### DIRECTIONS
Please reproduce the records below exactly, omitting any pictures they contain.

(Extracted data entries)

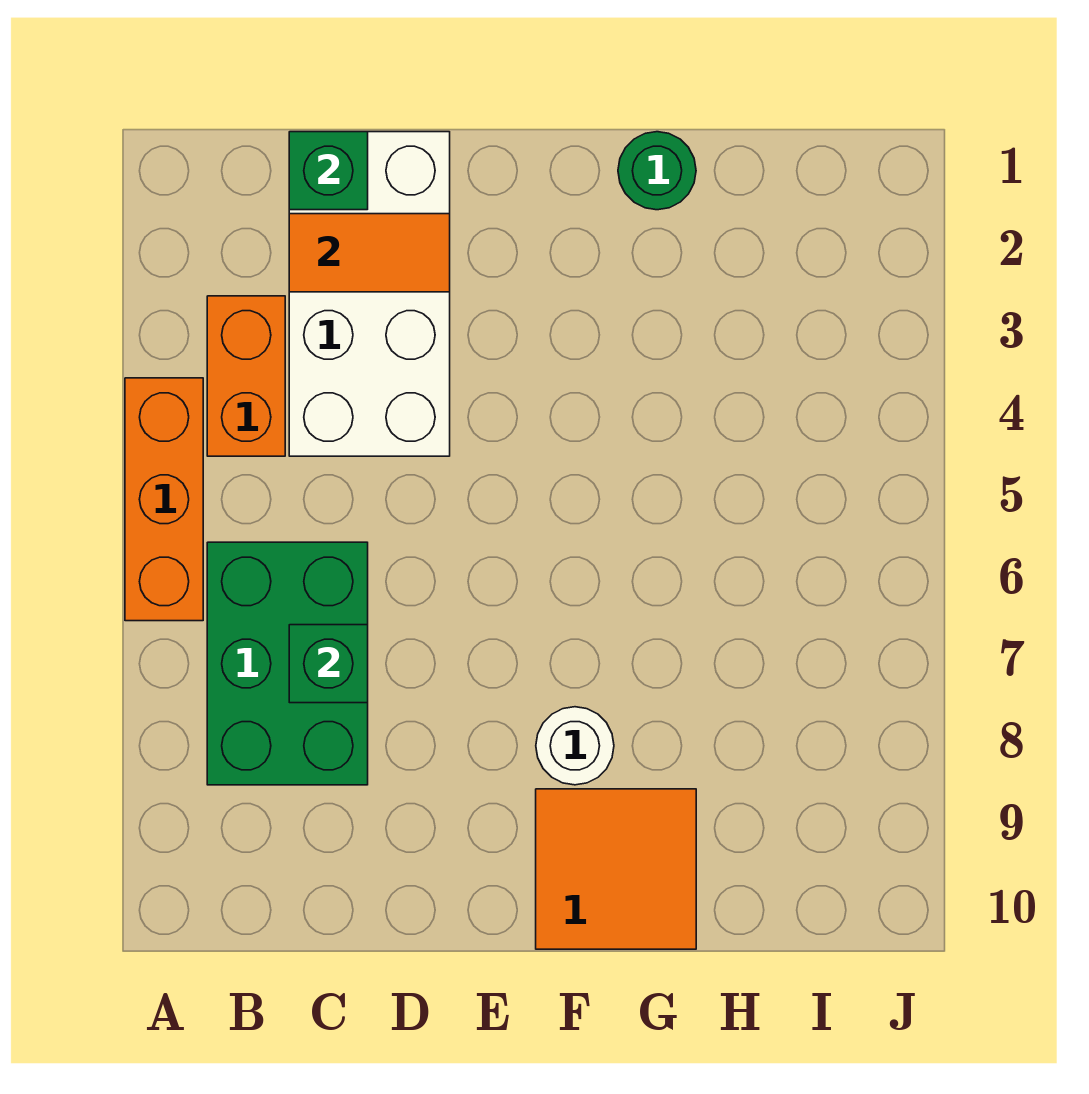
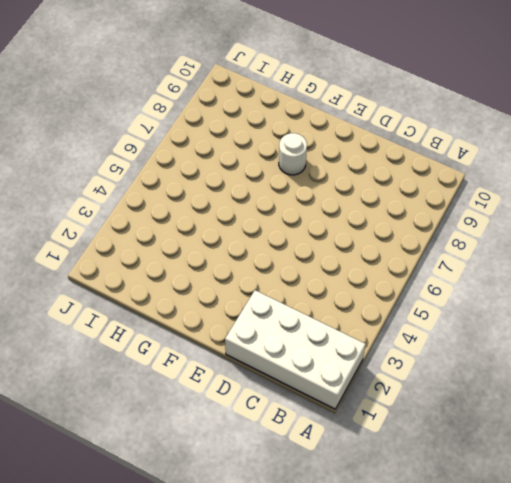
white brick A1:D2 level 1 -> white brick C1:D4 level 1
none -> orange brick A4:A6 level 1
none -> orange brick B3:B4 level 1

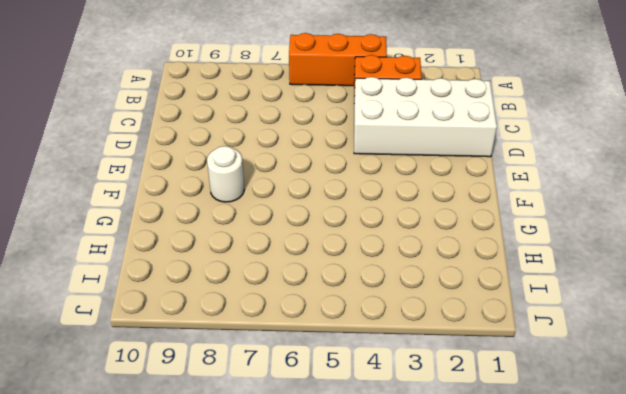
none -> green brick B6:C8 level 1
none -> orange tile F9:G10 level 1

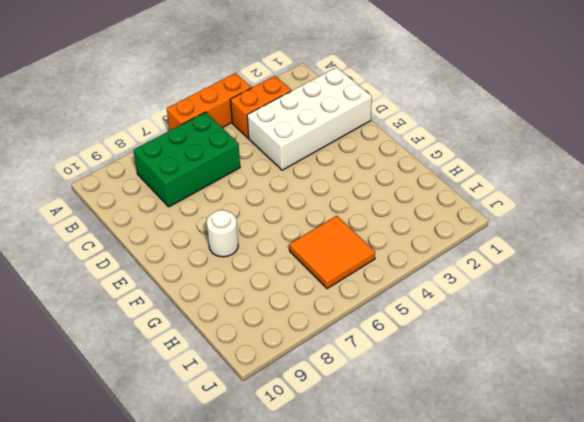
orange tile H5:I6 level 1 -> orange tile F9:G10 level 1
none -> green round brick G1 level 1
none -> green brick C1 level 2

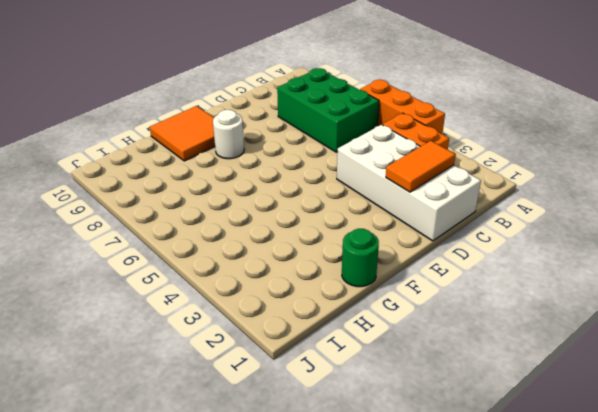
none -> green brick C1 level 2
none -> green brick C7 level 2

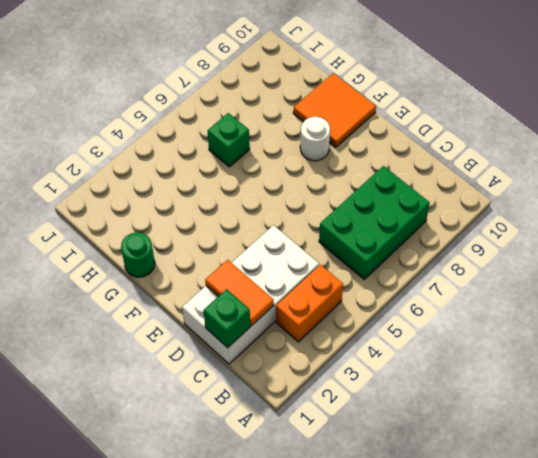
green brick H6 level 1 -> green brick C7 level 2
none -> orange brick A4:A6 level 1

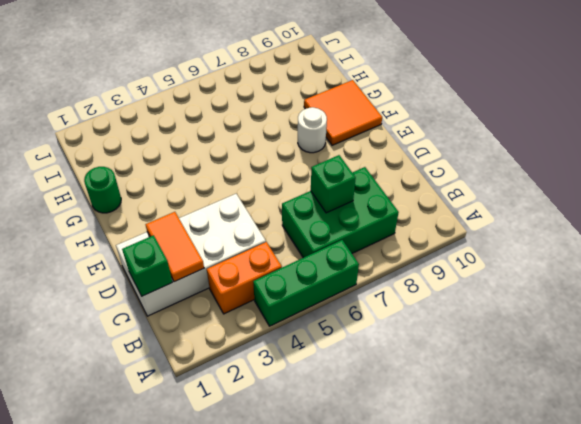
green brick A4:A6 level 1 -> orange brick A4:A6 level 1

### TASK RESULT
white brick A1:D2 level 1 -> white brick C1:D4 level 1
none -> orange brick A4:A6 level 1
none -> orange brick B3:B4 level 1

none -> green brick B6:C8 level 1
none -> orange tile F9:G10 level 1

orange tile H5:I6 level 1 -> orange tile F9:G10 level 1
none -> green round brick G1 level 1
none -> green brick C1 level 2

none -> green brick C1 level 2
none -> green brick C7 level 2

green brick H6 level 1 -> green brick C7 level 2
none -> orange brick A4:A6 level 1

green brick A4:A6 level 1 -> orange brick A4:A6 level 1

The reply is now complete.